(Spatial object tracking data)
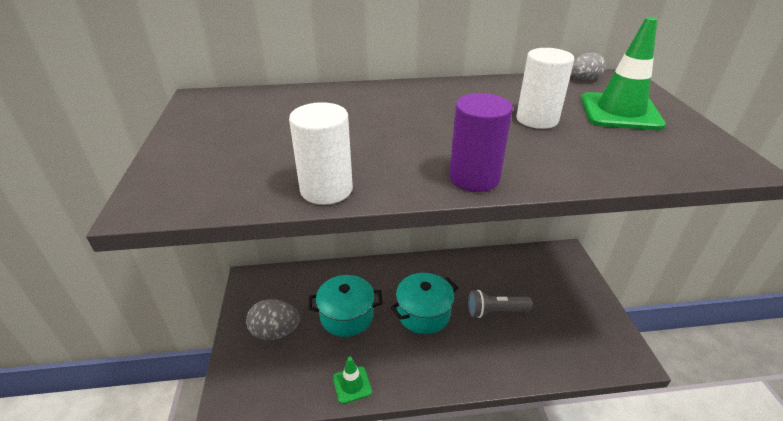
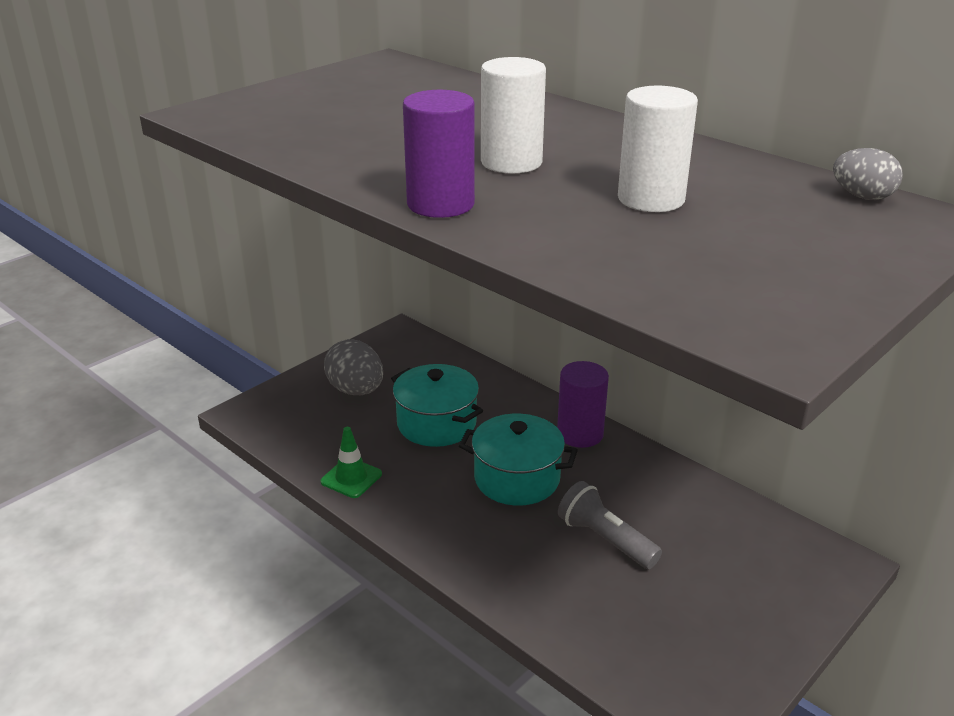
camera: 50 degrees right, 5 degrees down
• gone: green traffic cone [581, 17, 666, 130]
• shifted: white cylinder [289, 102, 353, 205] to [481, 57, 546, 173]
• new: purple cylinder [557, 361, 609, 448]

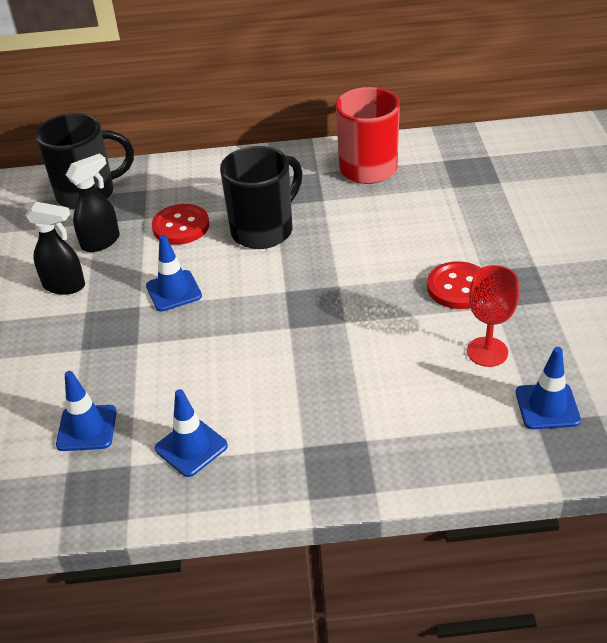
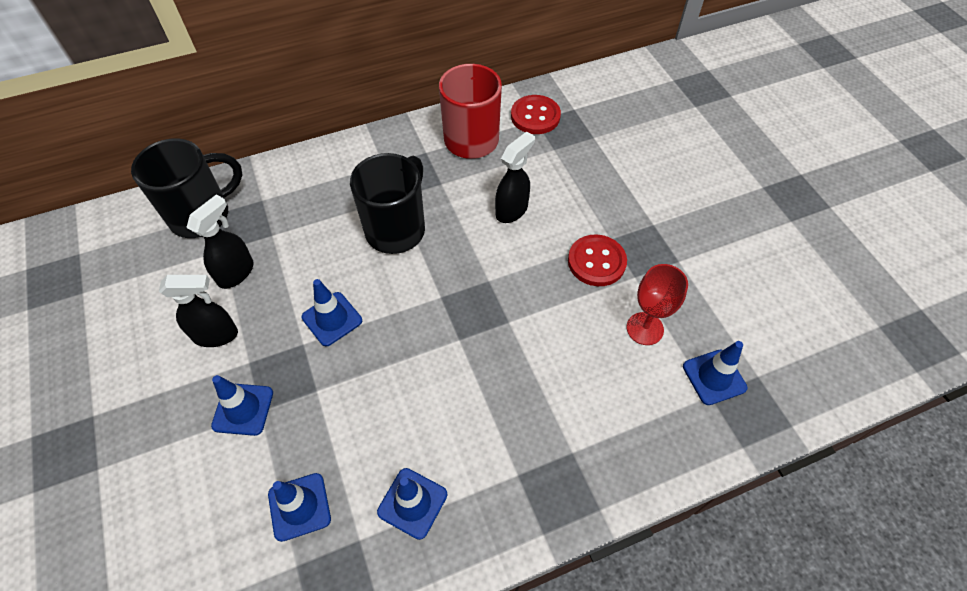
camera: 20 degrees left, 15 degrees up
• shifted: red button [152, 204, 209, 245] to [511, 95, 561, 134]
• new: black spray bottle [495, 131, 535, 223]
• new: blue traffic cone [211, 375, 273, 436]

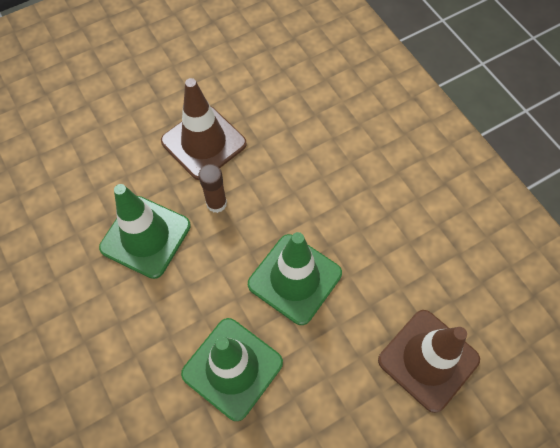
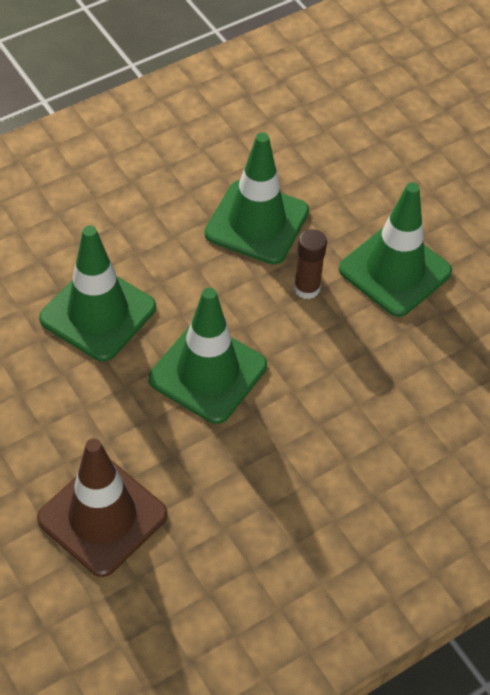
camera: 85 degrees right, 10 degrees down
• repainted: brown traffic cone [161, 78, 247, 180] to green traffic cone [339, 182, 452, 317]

> [Exercise brief]: Repeat the lines exactly, starting with the line that contains "17, 666, 130]" and ending with the last line of the entries. Keep both of those lines but no pictures.

> [Task response]:
• gone: green traffic cone [581, 17, 666, 130]
• shifted: white cylinder [289, 102, 353, 205] to [481, 57, 546, 173]
• new: purple cylinder [557, 361, 609, 448]

camera: 20 degrees left, 15 degrees up
• shifted: red button [152, 204, 209, 245] to [511, 95, 561, 134]
• new: black spray bottle [495, 131, 535, 223]
• new: blue traffic cone [211, 375, 273, 436]

camera: 85 degrees right, 10 degrees down
• repainted: brown traffic cone [161, 78, 247, 180] to green traffic cone [339, 182, 452, 317]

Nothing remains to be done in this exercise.